■ **Exercise objective**: Your task is to transcribe each record exactly and to omit every image.

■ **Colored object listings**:
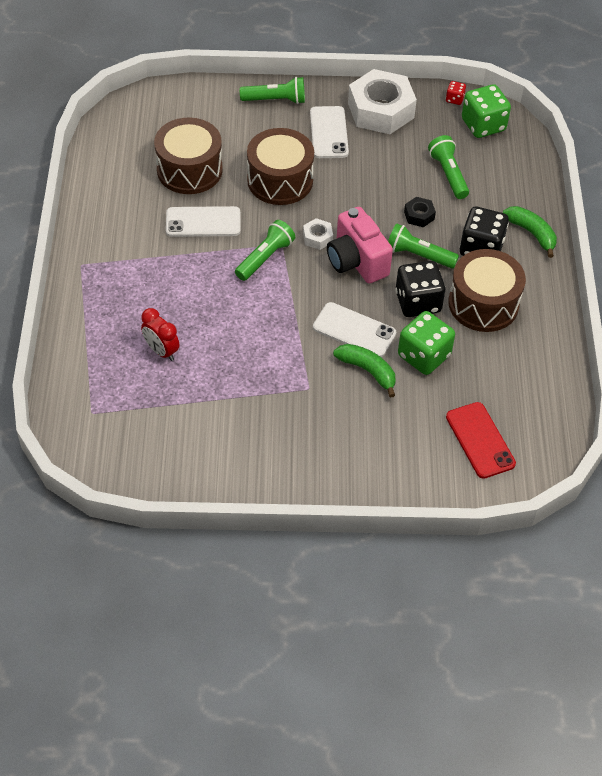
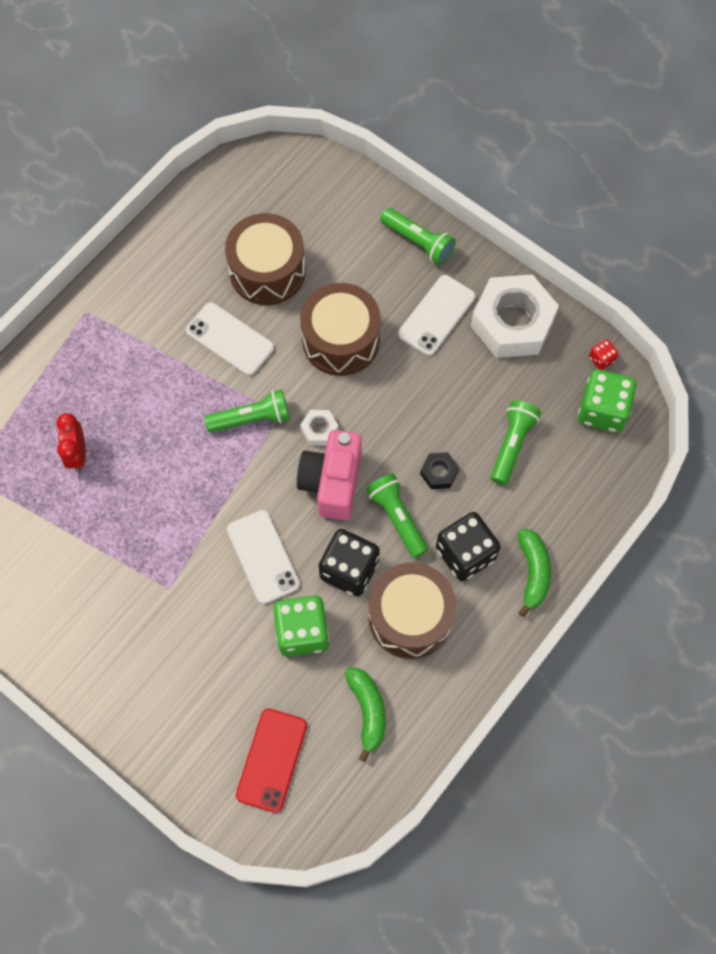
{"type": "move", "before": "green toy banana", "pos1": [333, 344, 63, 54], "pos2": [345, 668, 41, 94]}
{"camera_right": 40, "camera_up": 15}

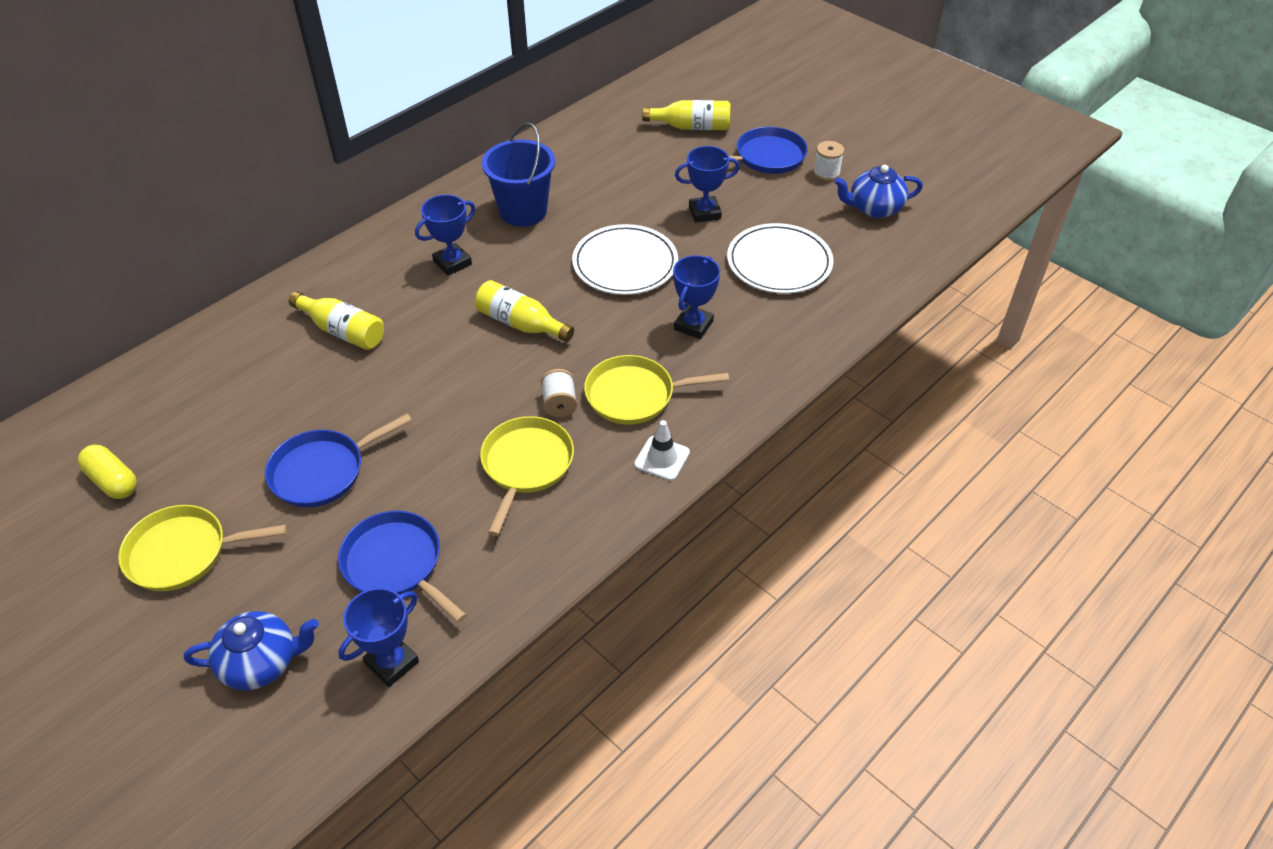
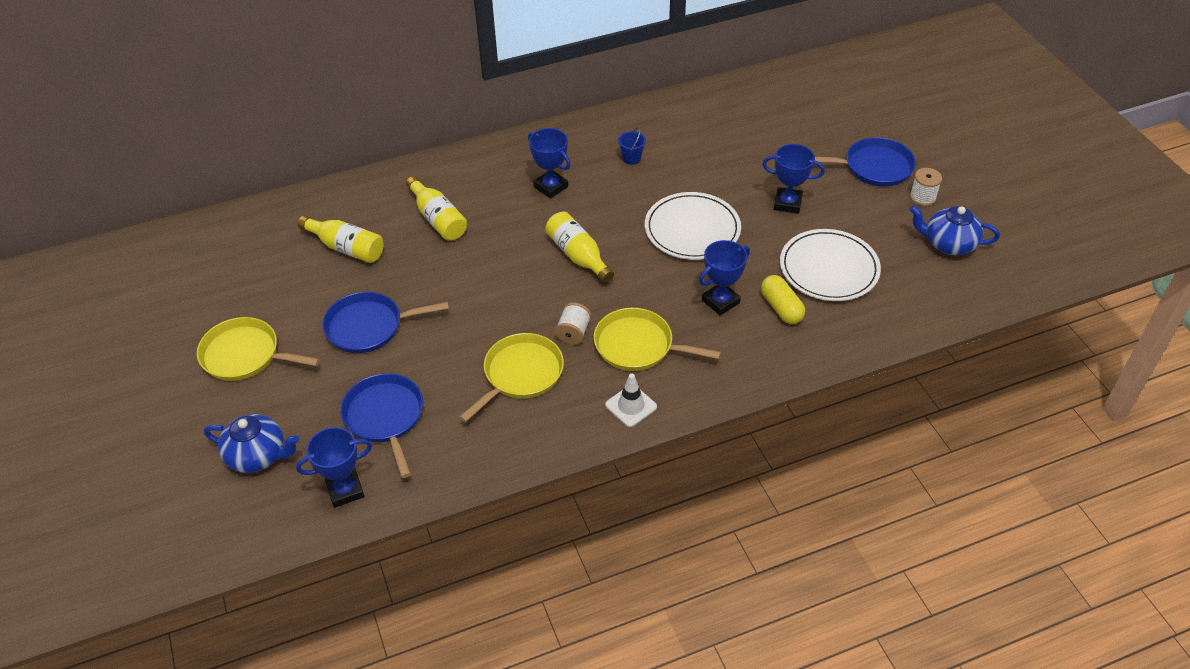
{"type": "move", "before": "bright yellow capsule", "pos1": [78, 445, 59, 54], "pos2": [761, 275, 44, 49]}
{"type": "rotate", "before": "royal blue prize cup", "pos1": [415, 194, 61, 82], "pos2": [528, 128, 43, 71], "turn": 60}
{"type": "resize", "before": "royal blue sand bucket", "pos1": [482, 122, 73, 105], "pos2": [618, 127, 28, 38], "scale": 0.43}
{"type": "move", "before": "bright yellow bottle", "pos1": [642, 100, 88, 30], "pos2": [298, 216, 86, 47]}
{"camera_right": 25, "camera_up": 0}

■ **Completed exercise**:
{"type": "move", "before": "green toy banana", "pos1": [333, 344, 63, 54], "pos2": [345, 668, 41, 94]}
{"camera_right": 40, "camera_up": 15}

{"type": "move", "before": "bright yellow capsule", "pos1": [78, 445, 59, 54], "pos2": [761, 275, 44, 49]}
{"type": "rotate", "before": "royal blue prize cup", "pos1": [415, 194, 61, 82], "pos2": [528, 128, 43, 71], "turn": 60}
{"type": "resize", "before": "royal blue sand bucket", "pos1": [482, 122, 73, 105], "pos2": [618, 127, 28, 38], "scale": 0.43}
{"type": "move", "before": "bright yellow bottle", "pos1": [642, 100, 88, 30], "pos2": [298, 216, 86, 47]}
{"camera_right": 25, "camera_up": 0}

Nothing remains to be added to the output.